● **EXERCISE GOAL**
The response should repeat word for word every line below from the one with "green bell [243,119,287,183]" to the one with "white trophy [429,133,479,220]", inclusive, and nothing else; leave pictures out.
------ DATA FOR THE TASK
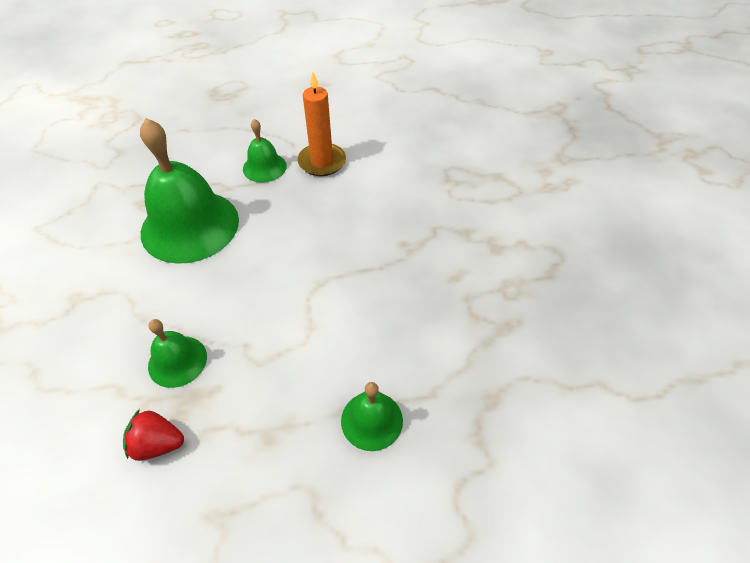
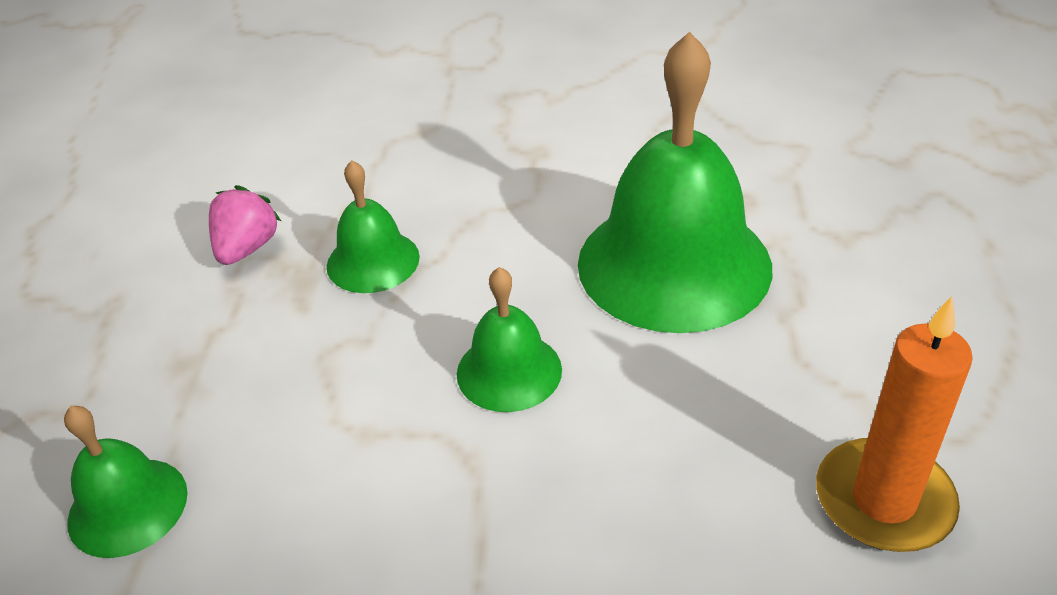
camera: 105 degrees right, 10 degrees down
red strawberry [123,409,184,461] -> pink strawberry [209,185,281,265]
green bell [243,119,287,183] -> green bell moved to [457,267,562,412]

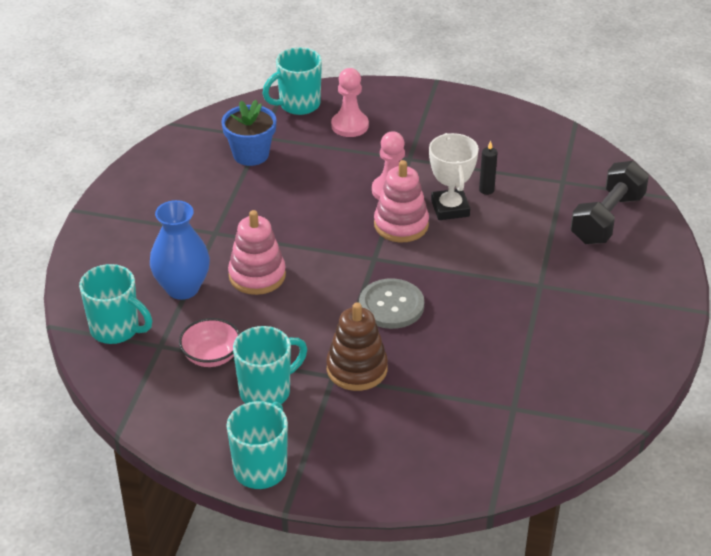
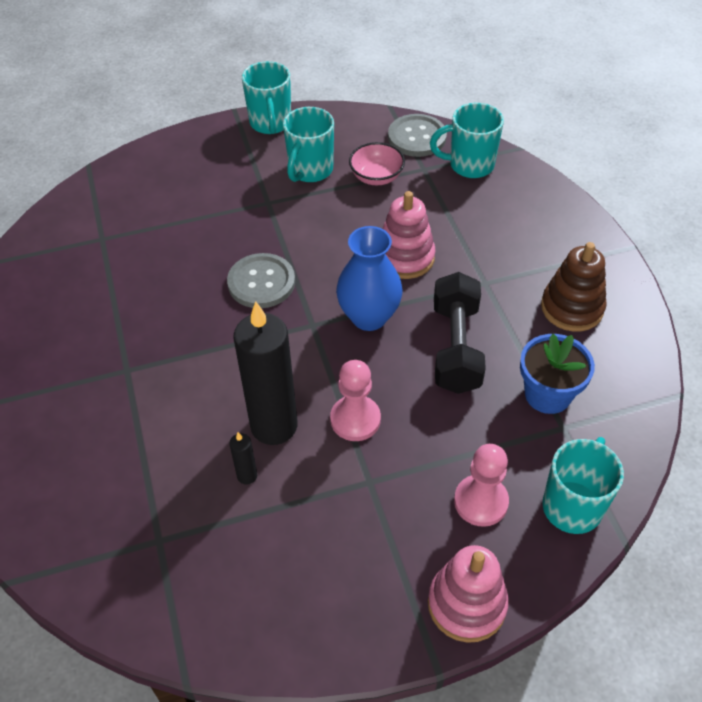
camera: 150 degrees right, 10 degrees up
blue vase [150,200,210,300] -> blue vase moved to [336,226,403,331]
brown stacking toy [326,303,388,391] -> brown stacking toy moved to [541,242,607,332]
pink stacking toy [374,160,429,242] -> pink stacking toy moved to [428,545,509,643]
white trophy [429,133,479,220] -> black candle [234,302,298,445]
black dumbbell [571,161,649,244] -> black dumbbell moved to [434,272,486,394]
none -> grey button [388,114,447,157]

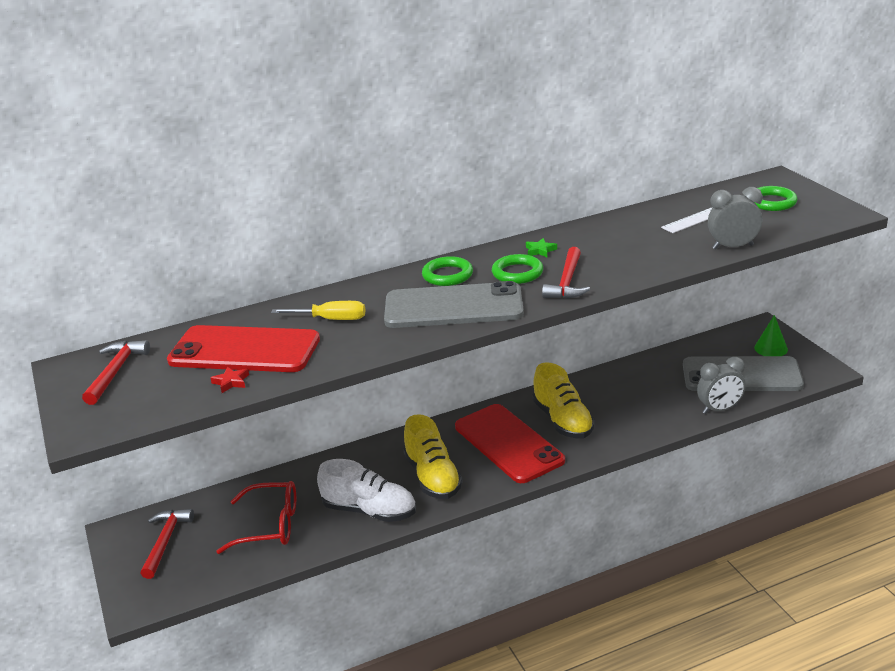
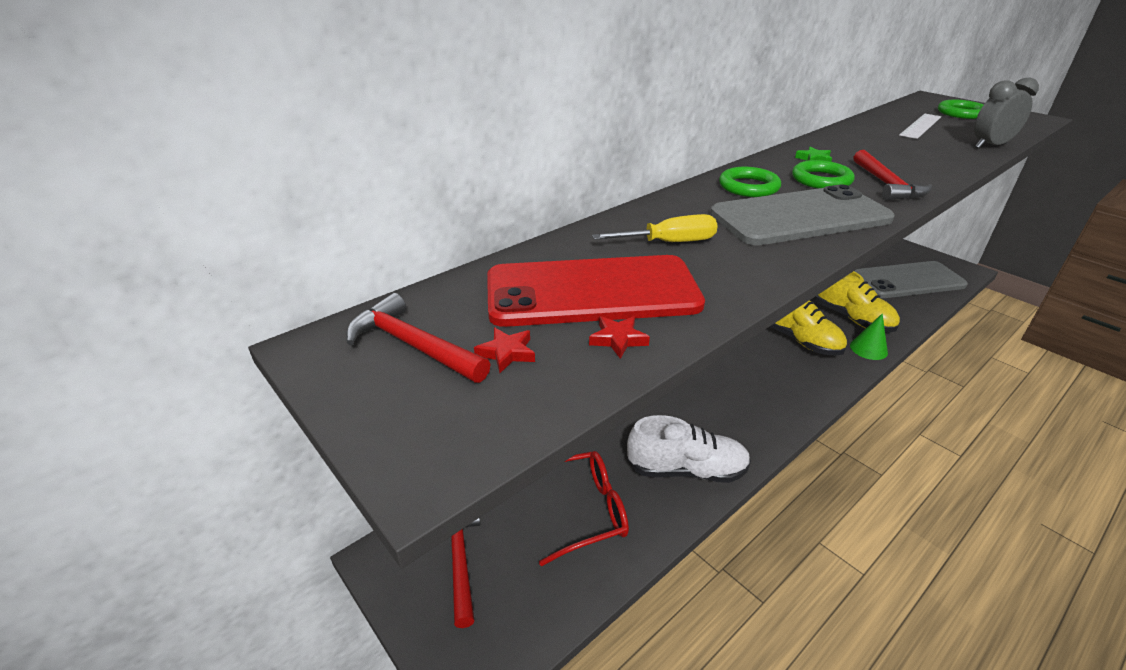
camera: 20 degrees left, 5 degrees up
red hammer [82,340,150,405] -> red hammer turned 45 degrees counterclockwise [346,293,491,383]
yellow shoe [403,414,463,499] -> yellow shoe moved to [813,271,900,332]
red phone [455,404,565,483] -> none
grey clock [697,357,746,414] -> none
green cone [754,315,788,356] -> green cone moved to [850,314,888,360]
none -> red star [474,328,535,373]

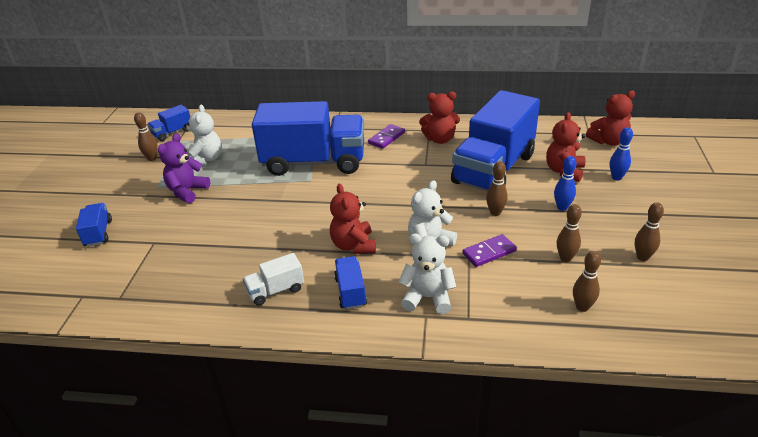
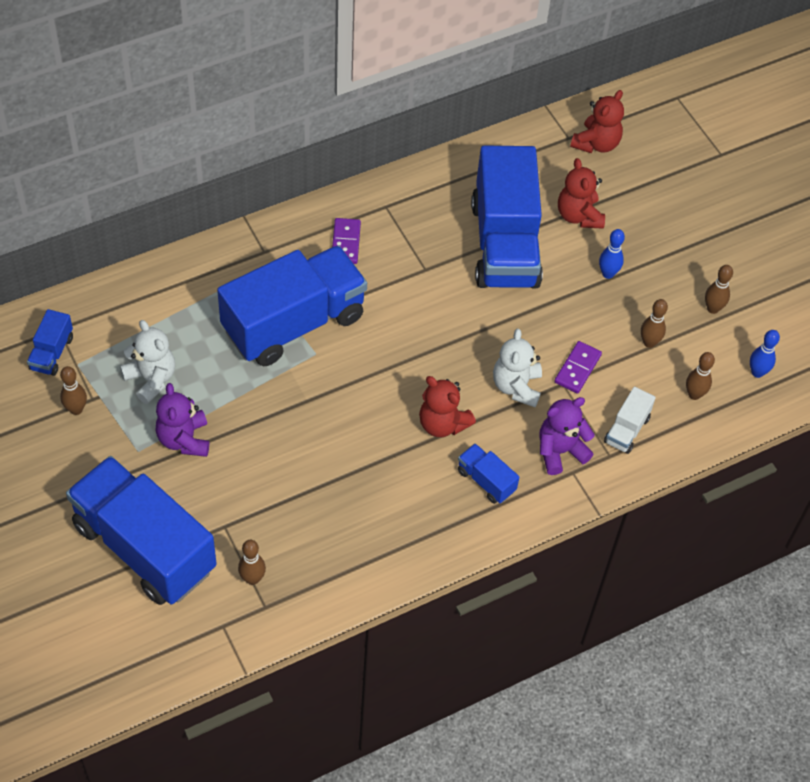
camera: 40 degrees left, 20 degrees up
blue truck [76,203,112,247] -> blue truck [66,456,217,605], size x2.38
white truck [243,253,304,306] -> white truck moved to [604,387,656,454]
white teddy bear [399,233,456,314] -> purple teddy bear [540,397,595,475]
red teddy bear [419,92,460,144] -> none
brown bowling pin [486,161,508,216] -> brown bowling pin moved to [238,540,266,585]
blue bowling pin [610,127,633,181] -> blue bowling pin moved to [750,330,780,378]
------------
● **WRITTEN ANSWER**
green bell [243,119,287,183] -> green bell moved to [457,267,562,412]

camera: 150 degrees right, 10 degrees up
blue vase [150,200,210,300] -> blue vase moved to [336,226,403,331]
brown stacking toy [326,303,388,391] -> brown stacking toy moved to [541,242,607,332]
pink stacking toy [374,160,429,242] -> pink stacking toy moved to [428,545,509,643]
white trophy [429,133,479,220] -> black candle [234,302,298,445]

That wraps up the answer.